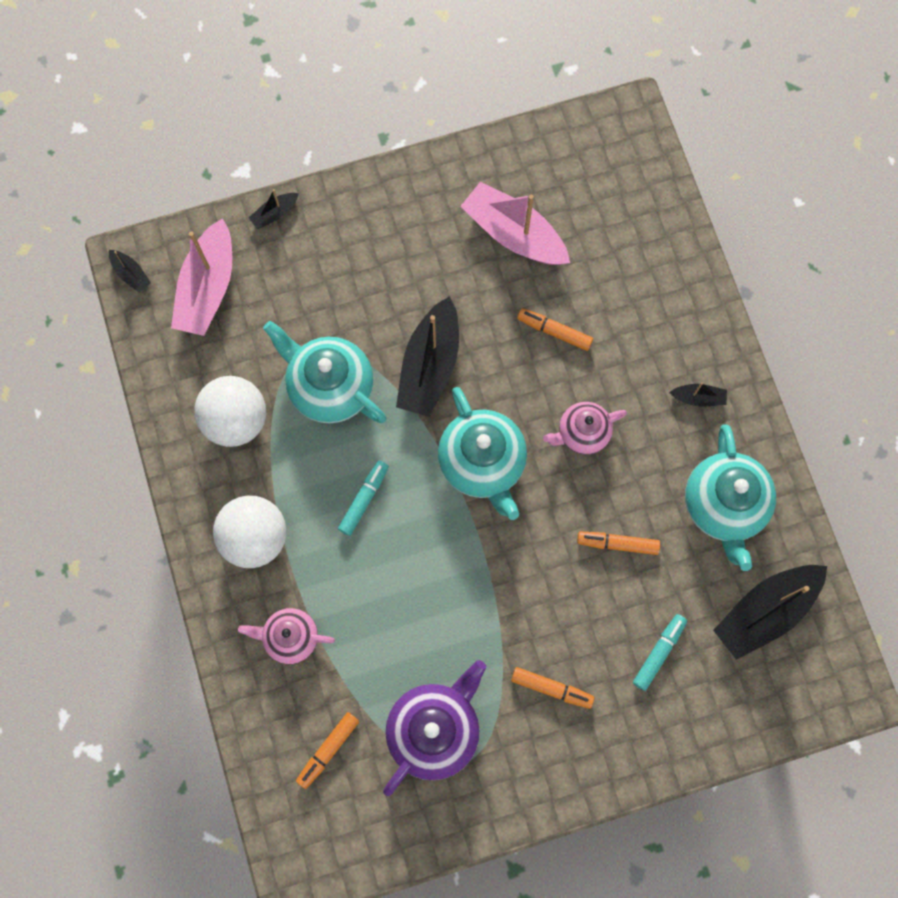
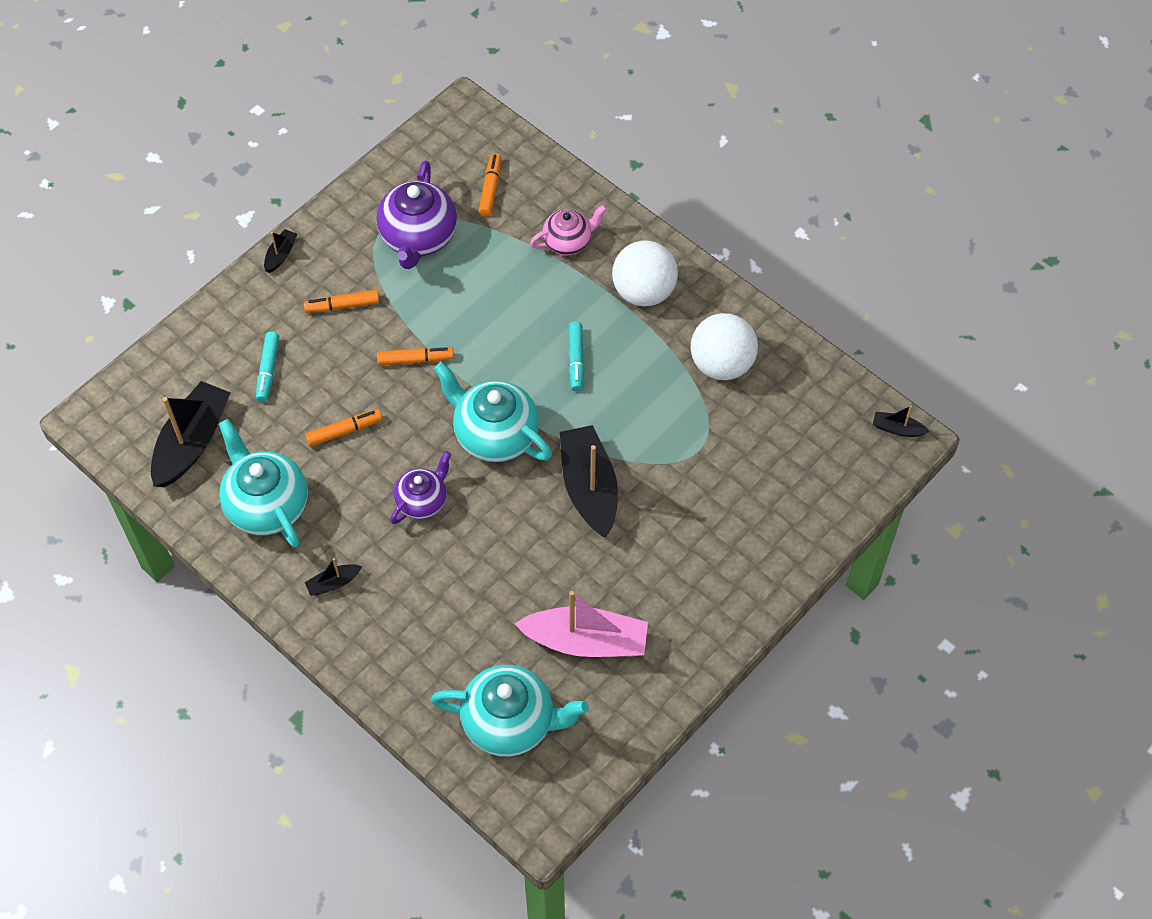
camera: 150 degrees right, 15 degrees down
(207, 288) = (824, 452): pink boat -> none
(275, 213) = (815, 544): black boat -> black boat (281, 255)
(330, 387) = (662, 428): turquoise teapot -> turquoise teapot (510, 722)
(554, 332) = (496, 573): orange marker -> orange marker (415, 360)
(582, 433) = (422, 501): pink teapot -> purple teapot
○ ○ ○ ○ ○
#### TASK TO COMPLETE:
Each entry above is to be given again exactly, and any image in it is to be dropped.

#### RESPONSE BELOW:
camera: 150 degrees right, 15 degrees down
(207, 288) = (824, 452): pink boat -> none
(275, 213) = (815, 544): black boat -> black boat (281, 255)
(330, 387) = (662, 428): turquoise teapot -> turquoise teapot (510, 722)
(554, 332) = (496, 573): orange marker -> orange marker (415, 360)
(582, 433) = (422, 501): pink teapot -> purple teapot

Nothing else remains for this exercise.